(Extracted records begins)

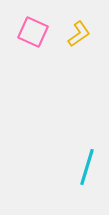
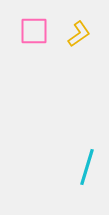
pink square: moved 1 px right, 1 px up; rotated 24 degrees counterclockwise
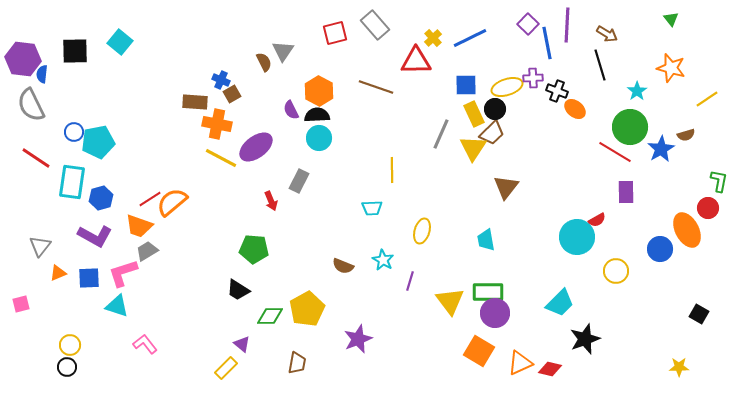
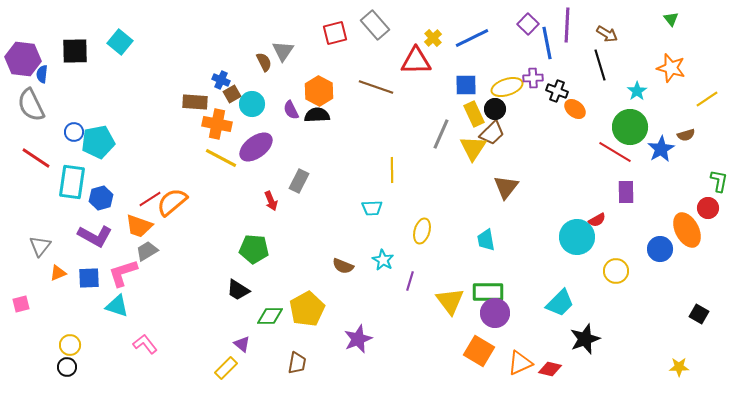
blue line at (470, 38): moved 2 px right
cyan circle at (319, 138): moved 67 px left, 34 px up
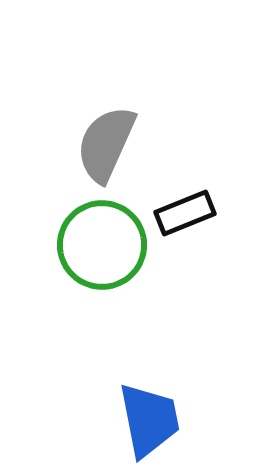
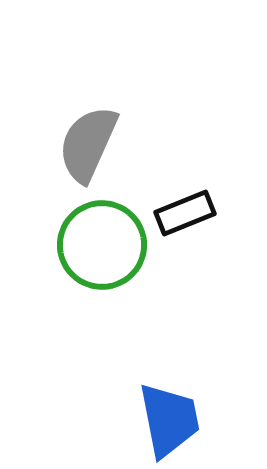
gray semicircle: moved 18 px left
blue trapezoid: moved 20 px right
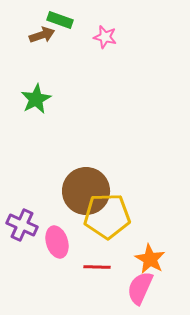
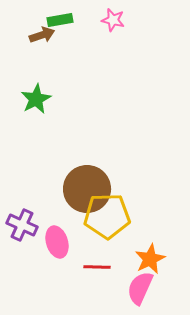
green rectangle: rotated 30 degrees counterclockwise
pink star: moved 8 px right, 17 px up
brown circle: moved 1 px right, 2 px up
orange star: rotated 16 degrees clockwise
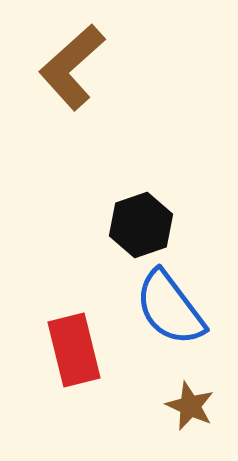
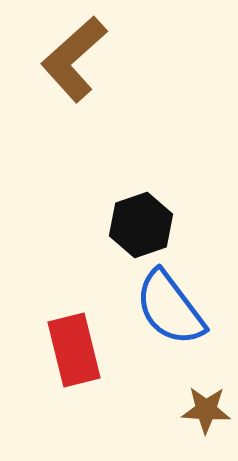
brown L-shape: moved 2 px right, 8 px up
brown star: moved 16 px right, 4 px down; rotated 21 degrees counterclockwise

(Extracted records ends)

* **Task directions**
Copy each line of the data that contains the word "blue", leaving the other lines out.

* **Reply**
blue line at (470, 38): moved 2 px right
blue trapezoid: moved 20 px right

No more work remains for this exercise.